#### [Task requirements]
Copy out the lines beginning at the one with "(259, 237) = (406, 224): white" and ending at the last line of the data, both included; pictures stay out.
=== Working data ===
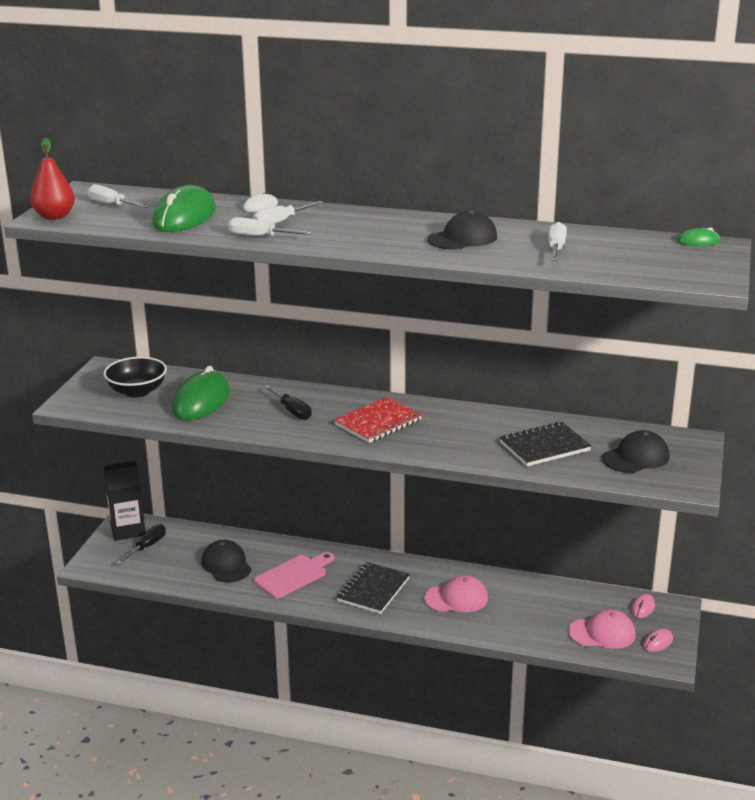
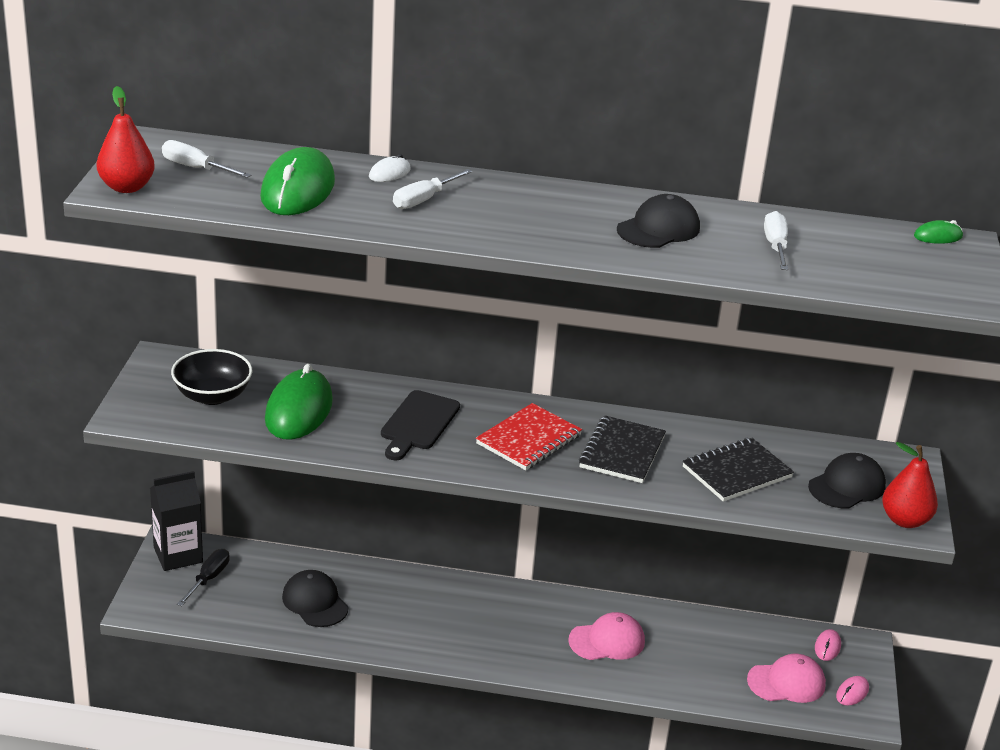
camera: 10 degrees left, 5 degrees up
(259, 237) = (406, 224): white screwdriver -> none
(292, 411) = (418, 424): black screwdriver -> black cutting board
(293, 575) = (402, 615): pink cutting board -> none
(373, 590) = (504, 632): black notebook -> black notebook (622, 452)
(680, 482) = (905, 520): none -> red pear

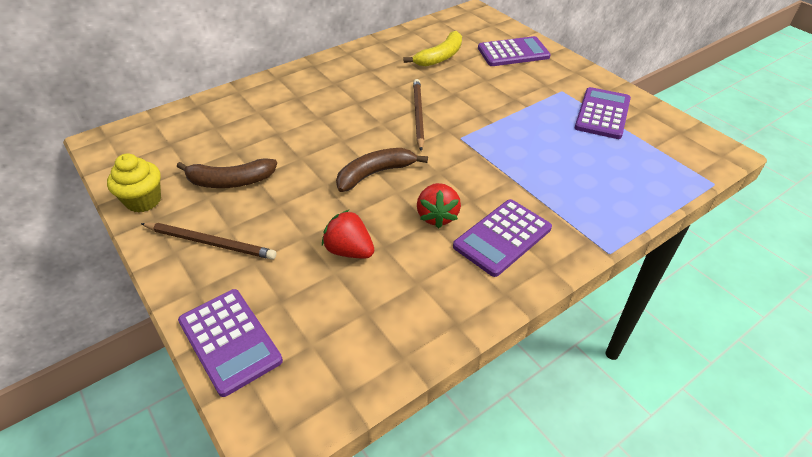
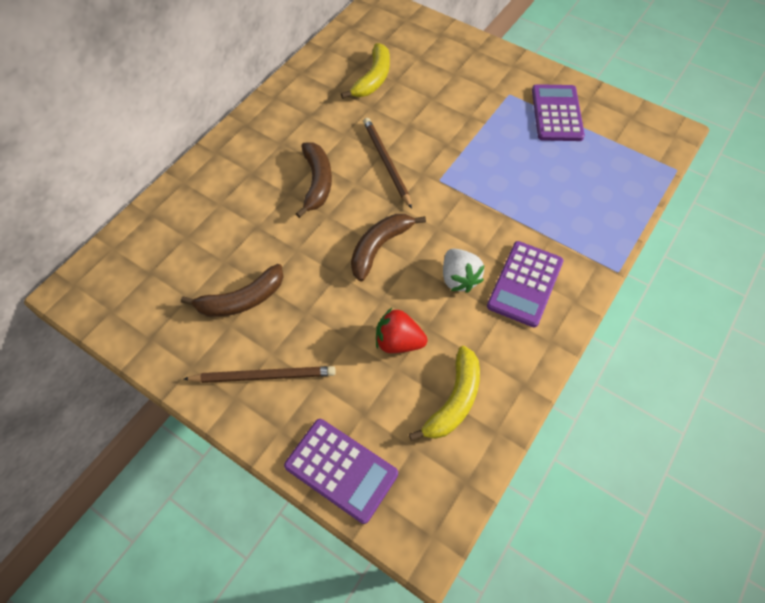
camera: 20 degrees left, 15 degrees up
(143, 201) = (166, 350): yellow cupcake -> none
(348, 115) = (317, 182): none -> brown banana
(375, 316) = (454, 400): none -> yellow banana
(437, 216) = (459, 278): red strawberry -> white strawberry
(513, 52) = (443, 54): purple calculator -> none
===
#### [Output of the task]
(259, 237) = (406, 224): white screwdriver -> none
(292, 411) = (418, 424): black screwdriver -> black cutting board
(293, 575) = (402, 615): pink cutting board -> none
(373, 590) = (504, 632): black notebook -> black notebook (622, 452)
(680, 482) = (905, 520): none -> red pear

camera: 20 degrees left, 15 degrees up
(143, 201) = (166, 350): yellow cupcake -> none
(348, 115) = (317, 182): none -> brown banana
(375, 316) = (454, 400): none -> yellow banana
(437, 216) = (459, 278): red strawberry -> white strawberry
(513, 52) = (443, 54): purple calculator -> none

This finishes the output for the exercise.